> **DATASET CONTENT**
BEGIN
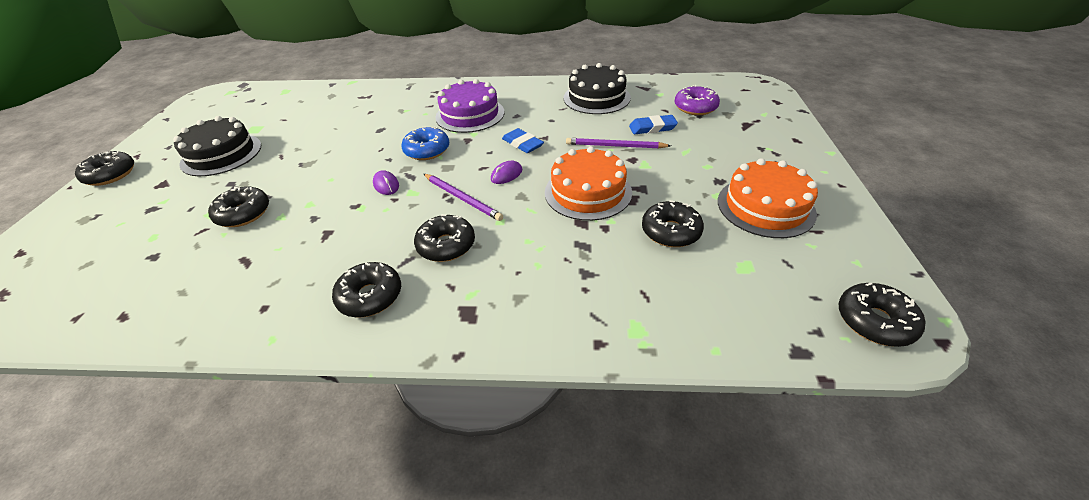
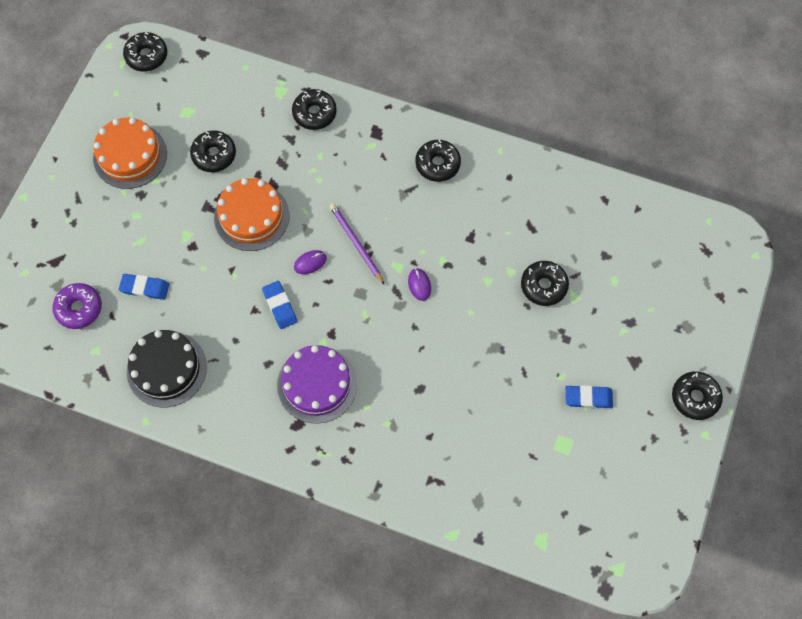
camera: 165 degrees left, 25 degrees up
(221, 154) = (588, 398): black cake -> blue eraser
(427, 150) = (375, 328): blue donut -> none
(446, 245) = (379, 194): black donut -> black donut (314, 113)
(615, 146) = (196, 271): purple pencil -> none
END
> **WHAT TO WORK ON**
Word for word, give the entries back in full; the pictures do not belong in the copy.

> **YOUR SOLUTION**
camera: 165 degrees left, 25 degrees up
(221, 154) = (588, 398): black cake -> blue eraser
(427, 150) = (375, 328): blue donut -> none
(446, 245) = (379, 194): black donut -> black donut (314, 113)
(615, 146) = (196, 271): purple pencil -> none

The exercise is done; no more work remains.